> [COMPITO RICHIESTO] Individui e trascriva ogni riga dell'elenco seguente che contiene la stringa "kern", distinguendo tra maiuscole e minuscole.

[Una serie di registrazioni]
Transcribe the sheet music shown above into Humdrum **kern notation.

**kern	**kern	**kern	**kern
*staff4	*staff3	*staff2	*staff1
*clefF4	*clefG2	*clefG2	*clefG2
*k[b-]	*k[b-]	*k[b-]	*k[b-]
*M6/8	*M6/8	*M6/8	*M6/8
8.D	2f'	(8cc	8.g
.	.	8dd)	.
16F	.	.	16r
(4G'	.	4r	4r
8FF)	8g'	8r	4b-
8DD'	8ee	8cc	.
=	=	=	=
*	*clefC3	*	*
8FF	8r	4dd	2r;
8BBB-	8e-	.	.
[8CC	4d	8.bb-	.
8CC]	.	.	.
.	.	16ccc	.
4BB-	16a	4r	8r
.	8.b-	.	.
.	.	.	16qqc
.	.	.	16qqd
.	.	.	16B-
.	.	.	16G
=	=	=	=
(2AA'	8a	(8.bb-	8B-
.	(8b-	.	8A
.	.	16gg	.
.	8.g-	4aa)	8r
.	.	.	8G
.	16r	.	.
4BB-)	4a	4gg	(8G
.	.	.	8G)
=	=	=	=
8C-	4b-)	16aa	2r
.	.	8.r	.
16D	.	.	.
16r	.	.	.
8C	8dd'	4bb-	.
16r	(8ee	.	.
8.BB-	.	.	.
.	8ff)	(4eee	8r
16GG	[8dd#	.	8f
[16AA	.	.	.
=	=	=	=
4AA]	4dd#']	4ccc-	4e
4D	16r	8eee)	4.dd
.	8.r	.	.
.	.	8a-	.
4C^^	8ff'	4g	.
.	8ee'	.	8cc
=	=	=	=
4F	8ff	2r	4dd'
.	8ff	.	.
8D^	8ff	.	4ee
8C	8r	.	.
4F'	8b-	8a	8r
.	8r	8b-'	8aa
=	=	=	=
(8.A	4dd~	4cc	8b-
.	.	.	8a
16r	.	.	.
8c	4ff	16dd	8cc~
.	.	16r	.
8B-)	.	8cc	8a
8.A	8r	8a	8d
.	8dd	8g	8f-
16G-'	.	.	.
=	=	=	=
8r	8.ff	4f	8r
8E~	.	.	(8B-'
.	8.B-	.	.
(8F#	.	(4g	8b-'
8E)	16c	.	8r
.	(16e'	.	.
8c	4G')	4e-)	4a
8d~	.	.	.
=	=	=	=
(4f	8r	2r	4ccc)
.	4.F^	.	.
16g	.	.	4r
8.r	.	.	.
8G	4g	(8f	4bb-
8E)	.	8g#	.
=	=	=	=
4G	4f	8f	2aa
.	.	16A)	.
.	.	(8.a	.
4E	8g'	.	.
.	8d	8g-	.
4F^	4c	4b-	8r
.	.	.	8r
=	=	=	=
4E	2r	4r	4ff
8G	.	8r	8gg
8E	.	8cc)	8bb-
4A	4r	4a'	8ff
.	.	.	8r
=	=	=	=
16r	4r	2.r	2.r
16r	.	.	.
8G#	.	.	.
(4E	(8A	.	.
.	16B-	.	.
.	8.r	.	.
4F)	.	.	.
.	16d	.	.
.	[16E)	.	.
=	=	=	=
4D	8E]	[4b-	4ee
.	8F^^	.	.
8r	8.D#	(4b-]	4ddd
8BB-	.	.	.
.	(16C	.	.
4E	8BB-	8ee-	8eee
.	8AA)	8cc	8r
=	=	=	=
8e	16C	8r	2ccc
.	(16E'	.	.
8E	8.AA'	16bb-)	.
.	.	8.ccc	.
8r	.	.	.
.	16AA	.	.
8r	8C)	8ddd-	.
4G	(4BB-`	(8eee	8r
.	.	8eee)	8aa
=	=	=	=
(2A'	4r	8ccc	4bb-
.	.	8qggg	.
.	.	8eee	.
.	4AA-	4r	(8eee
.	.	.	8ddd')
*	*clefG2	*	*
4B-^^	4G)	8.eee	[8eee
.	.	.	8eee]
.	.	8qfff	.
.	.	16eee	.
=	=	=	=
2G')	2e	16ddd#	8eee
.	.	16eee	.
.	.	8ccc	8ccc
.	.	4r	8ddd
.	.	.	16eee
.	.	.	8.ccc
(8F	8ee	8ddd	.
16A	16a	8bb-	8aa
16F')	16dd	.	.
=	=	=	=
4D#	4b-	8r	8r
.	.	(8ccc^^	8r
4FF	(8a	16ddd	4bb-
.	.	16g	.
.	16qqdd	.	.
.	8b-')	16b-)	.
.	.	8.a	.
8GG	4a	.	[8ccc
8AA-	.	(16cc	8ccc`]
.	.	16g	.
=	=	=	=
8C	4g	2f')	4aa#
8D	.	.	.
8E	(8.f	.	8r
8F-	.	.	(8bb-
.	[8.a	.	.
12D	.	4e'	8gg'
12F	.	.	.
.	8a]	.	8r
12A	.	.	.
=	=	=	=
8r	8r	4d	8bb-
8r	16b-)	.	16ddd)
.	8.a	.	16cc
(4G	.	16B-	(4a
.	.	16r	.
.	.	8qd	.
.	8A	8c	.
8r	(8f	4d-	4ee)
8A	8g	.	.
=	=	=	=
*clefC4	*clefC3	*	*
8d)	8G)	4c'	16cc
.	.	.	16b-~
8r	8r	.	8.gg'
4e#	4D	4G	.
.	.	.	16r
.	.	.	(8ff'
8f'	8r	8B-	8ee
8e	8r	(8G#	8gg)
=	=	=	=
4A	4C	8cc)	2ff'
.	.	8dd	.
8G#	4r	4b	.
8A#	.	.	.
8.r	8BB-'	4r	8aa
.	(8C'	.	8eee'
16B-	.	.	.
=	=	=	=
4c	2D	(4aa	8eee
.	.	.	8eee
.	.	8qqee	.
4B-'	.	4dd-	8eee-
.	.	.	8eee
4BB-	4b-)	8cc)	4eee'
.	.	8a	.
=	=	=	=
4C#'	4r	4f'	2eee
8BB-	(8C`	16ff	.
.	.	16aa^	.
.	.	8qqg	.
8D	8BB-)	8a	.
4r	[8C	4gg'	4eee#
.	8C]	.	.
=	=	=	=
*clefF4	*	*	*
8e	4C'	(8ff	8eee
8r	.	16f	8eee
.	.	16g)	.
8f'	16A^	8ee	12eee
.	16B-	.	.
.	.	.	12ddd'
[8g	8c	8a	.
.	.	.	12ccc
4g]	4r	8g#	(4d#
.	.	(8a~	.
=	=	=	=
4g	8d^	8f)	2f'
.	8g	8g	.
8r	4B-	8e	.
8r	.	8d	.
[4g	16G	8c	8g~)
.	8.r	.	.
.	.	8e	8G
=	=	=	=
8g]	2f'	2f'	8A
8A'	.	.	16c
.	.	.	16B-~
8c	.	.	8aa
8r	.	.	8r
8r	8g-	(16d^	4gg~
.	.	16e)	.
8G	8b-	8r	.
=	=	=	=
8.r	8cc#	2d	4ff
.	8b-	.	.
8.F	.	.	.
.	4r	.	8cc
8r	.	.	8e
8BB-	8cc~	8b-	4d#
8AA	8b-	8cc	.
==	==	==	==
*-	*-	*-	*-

> [SOLUZIONE PROPOSTA]
Transcribe the sheet music shown above into Humdrum **kern notation.
**kern	**kern	**kern	**kern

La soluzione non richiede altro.